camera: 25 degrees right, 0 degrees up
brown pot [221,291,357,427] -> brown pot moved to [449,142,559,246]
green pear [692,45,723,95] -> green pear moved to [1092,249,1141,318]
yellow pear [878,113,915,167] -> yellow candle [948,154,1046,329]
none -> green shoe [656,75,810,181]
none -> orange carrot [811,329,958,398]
··········
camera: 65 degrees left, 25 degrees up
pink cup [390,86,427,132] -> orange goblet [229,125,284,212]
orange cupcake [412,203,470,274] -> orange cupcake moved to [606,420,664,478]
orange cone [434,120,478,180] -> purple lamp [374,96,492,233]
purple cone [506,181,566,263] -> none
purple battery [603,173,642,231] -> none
··········
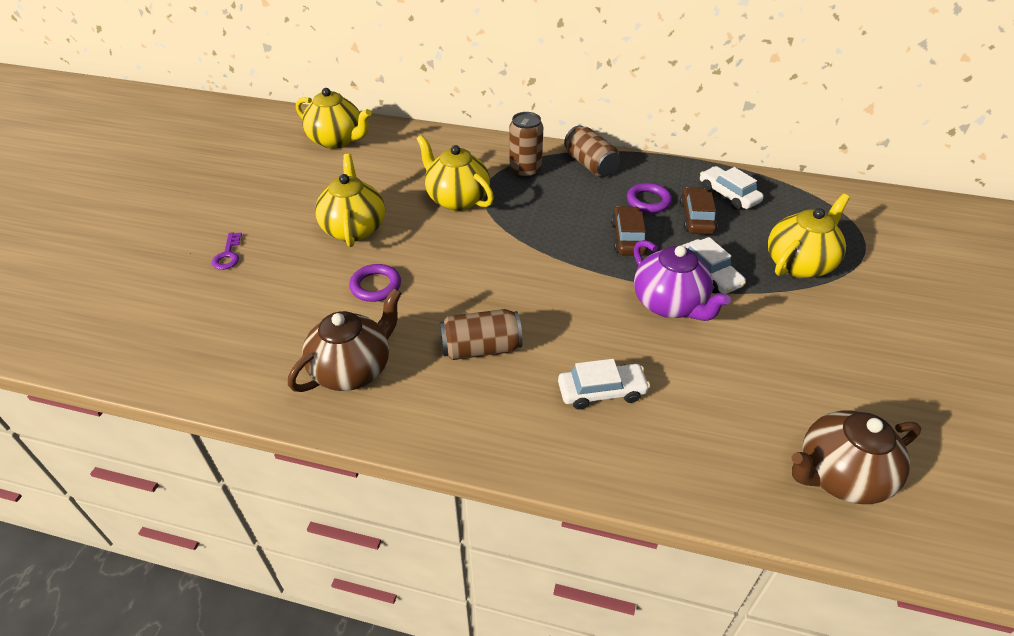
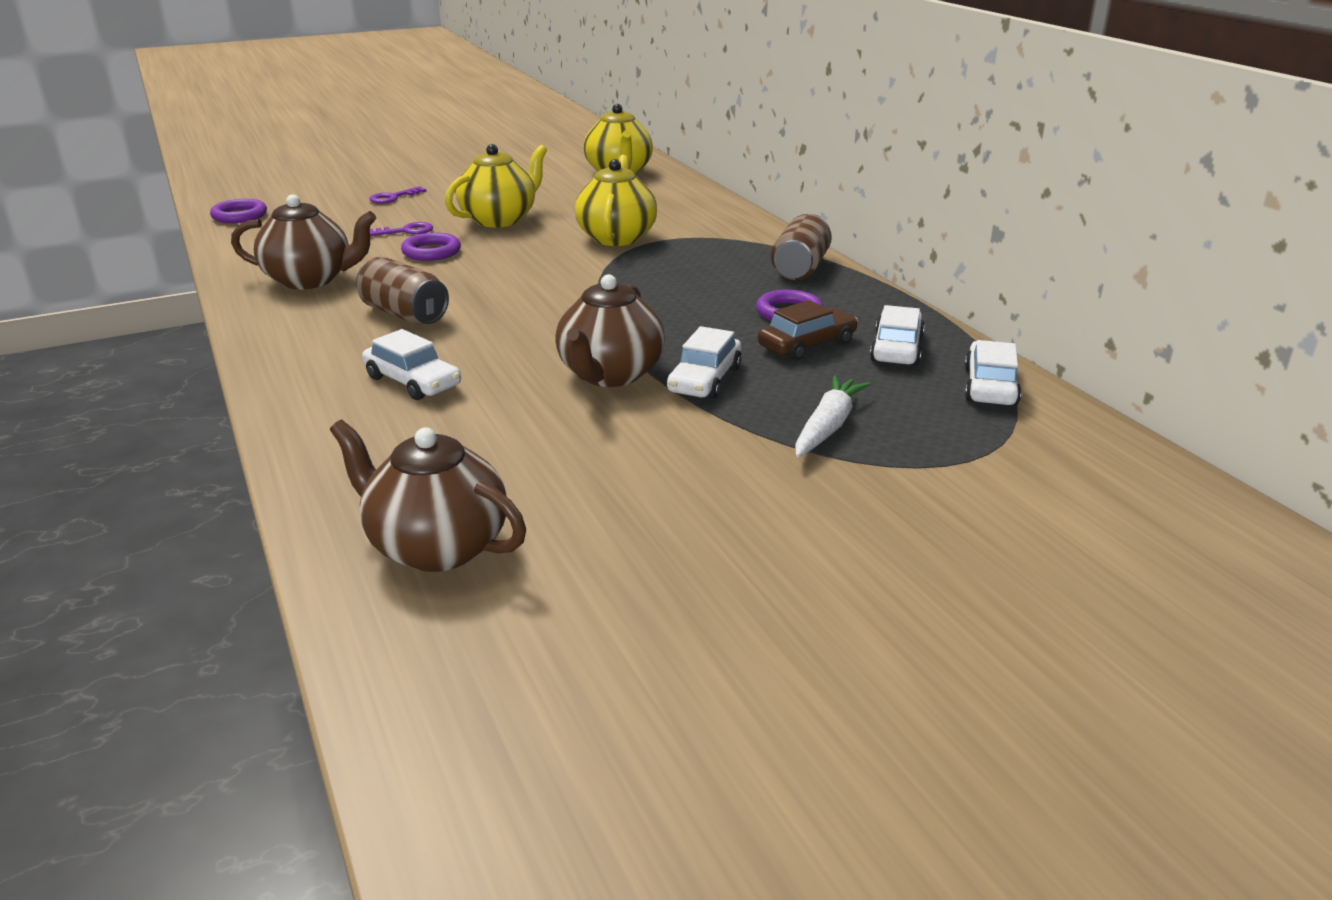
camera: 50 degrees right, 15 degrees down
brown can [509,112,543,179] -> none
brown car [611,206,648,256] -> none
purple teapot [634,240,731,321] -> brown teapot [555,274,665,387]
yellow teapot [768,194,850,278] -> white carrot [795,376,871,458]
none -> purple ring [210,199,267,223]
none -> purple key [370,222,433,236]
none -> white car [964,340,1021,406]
··········
**EXERCISE AIM**:
What you return should be exactly the lines above, starting at the one with "yellow pear [878,113,915,167]" and ending at the one with "none -> orange carrot [811,329,958,398]", and nothing else.

**RESULT OF THE EXERCISE**:
yellow pear [878,113,915,167] -> yellow candle [948,154,1046,329]
none -> green shoe [656,75,810,181]
none -> orange carrot [811,329,958,398]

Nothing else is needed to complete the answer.